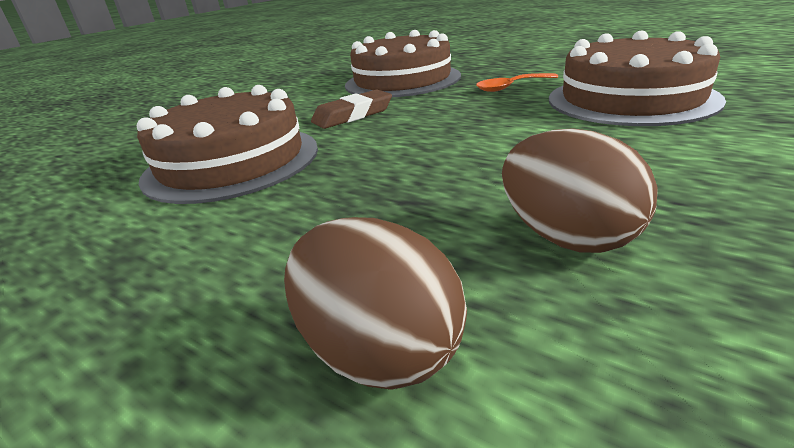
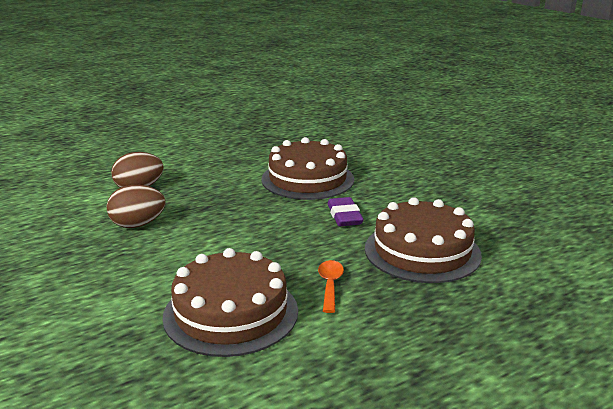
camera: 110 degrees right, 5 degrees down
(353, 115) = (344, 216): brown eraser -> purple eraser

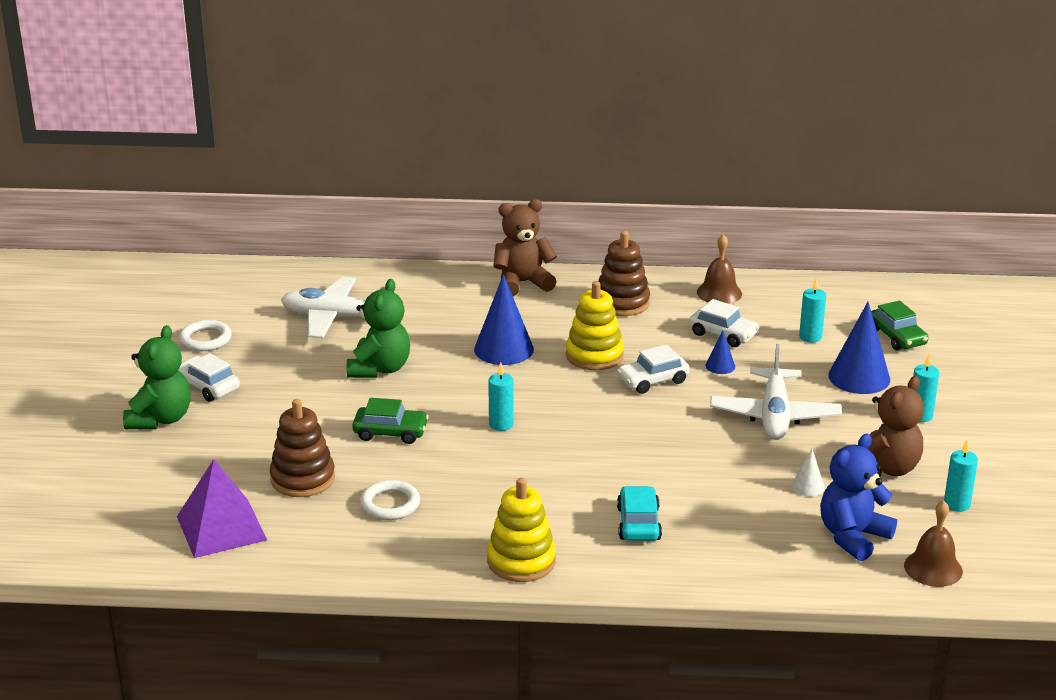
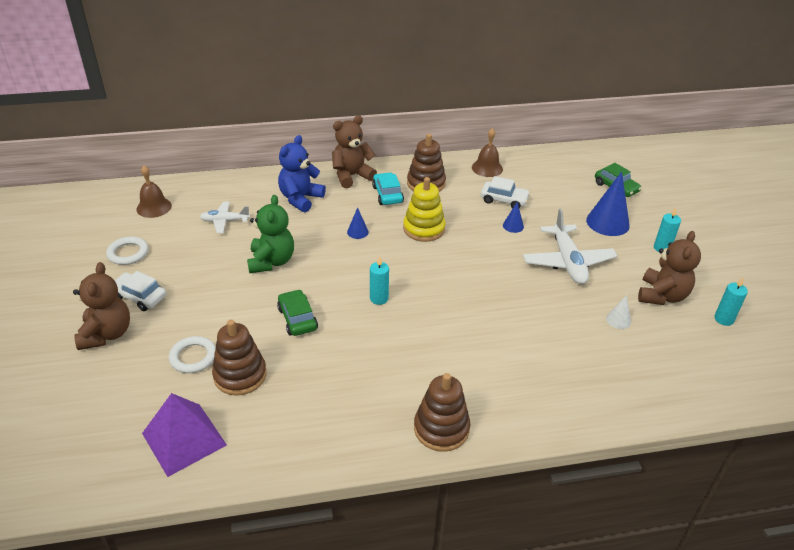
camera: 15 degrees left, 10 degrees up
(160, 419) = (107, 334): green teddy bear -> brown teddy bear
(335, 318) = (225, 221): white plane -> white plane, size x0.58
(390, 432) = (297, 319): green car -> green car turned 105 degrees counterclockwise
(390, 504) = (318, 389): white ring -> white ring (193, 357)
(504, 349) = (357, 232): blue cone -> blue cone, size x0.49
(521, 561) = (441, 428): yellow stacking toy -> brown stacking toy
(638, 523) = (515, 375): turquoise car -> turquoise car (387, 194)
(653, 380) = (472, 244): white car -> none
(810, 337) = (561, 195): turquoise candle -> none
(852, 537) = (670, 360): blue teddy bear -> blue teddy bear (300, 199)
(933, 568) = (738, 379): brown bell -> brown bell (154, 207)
☆ ☆ ☆ ☆ ☆ ☆ ☆
_EXERCISE_: Line by line, give the material above again exactly, but without any pictures.

_RESULT OF THE EXERCISE_:
camera: 110 degrees right, 5 degrees down
(353, 115) = (344, 216): brown eraser -> purple eraser

camera: 15 degrees left, 10 degrees up
(160, 419) = (107, 334): green teddy bear -> brown teddy bear
(335, 318) = (225, 221): white plane -> white plane, size x0.58
(390, 432) = (297, 319): green car -> green car turned 105 degrees counterclockwise
(390, 504) = (318, 389): white ring -> white ring (193, 357)
(504, 349) = (357, 232): blue cone -> blue cone, size x0.49
(521, 561) = (441, 428): yellow stacking toy -> brown stacking toy
(638, 523) = (515, 375): turquoise car -> turquoise car (387, 194)
(653, 380) = (472, 244): white car -> none
(810, 337) = (561, 195): turquoise candle -> none
(852, 537) = (670, 360): blue teddy bear -> blue teddy bear (300, 199)
(933, 568) = (738, 379): brown bell -> brown bell (154, 207)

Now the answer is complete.